Task details:
Check every line of the entries below for the word "purple", and copy the ones that have it.

(Stored data entries)
_ _ _ _ _
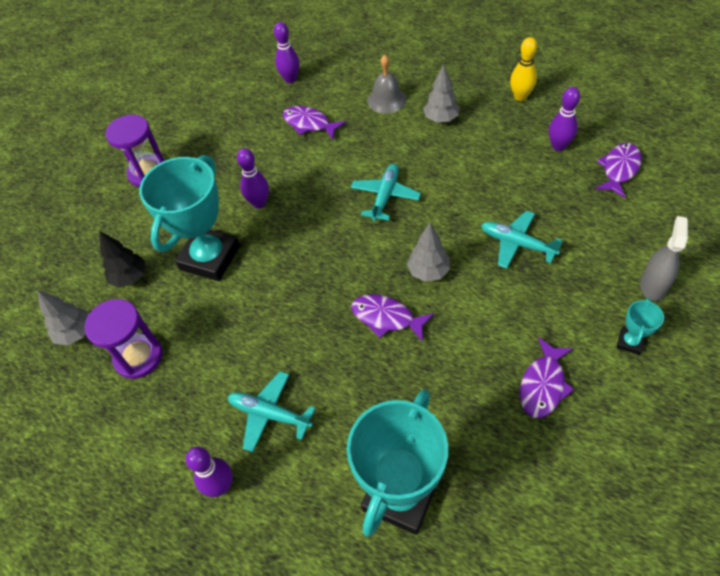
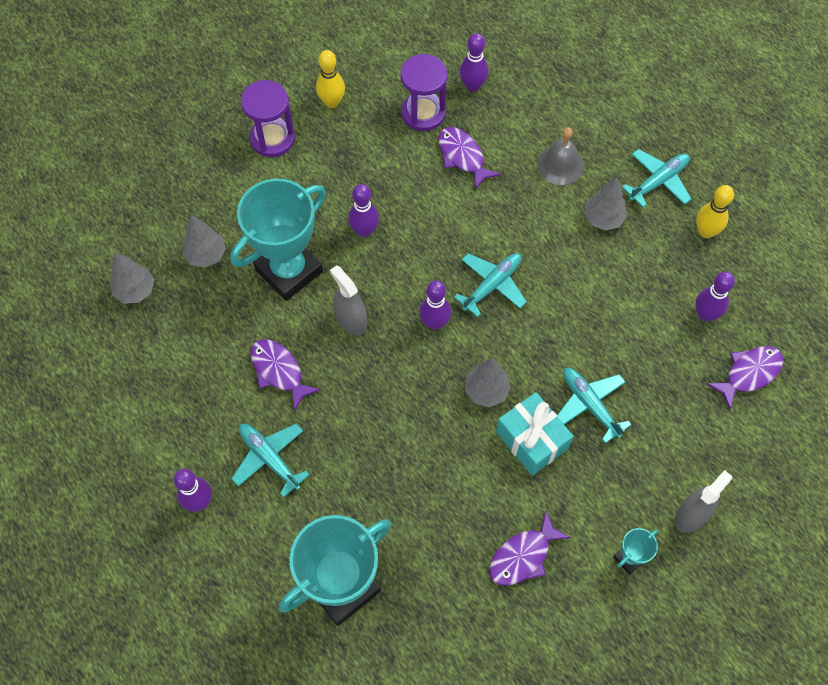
camera: 20 degrees right, 10 degrees up
(130, 278) = (206, 255): black tree -> grey tree
(138, 357) = (181, 344): purple hourglass -> purple hourglass (423, 113)
(185, 130) = (332, 102): none -> yellow bowling pin
(284, 271) = (351, 320): none -> grey spray bottle
(355, 242) = (434, 323): none -> purple bowling pin
(386, 318) = (420, 418): purple fish -> purple fish (279, 371)
(464, 81) = (658, 181): none -> turquoise plane
(489, 291) = (532, 440): none -> turquoise gift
_ _ _ _ _
Answer below:
(138, 357) = (181, 344): purple hourglass -> purple hourglass (423, 113)
(355, 242) = (434, 323): none -> purple bowling pin
(386, 318) = (420, 418): purple fish -> purple fish (279, 371)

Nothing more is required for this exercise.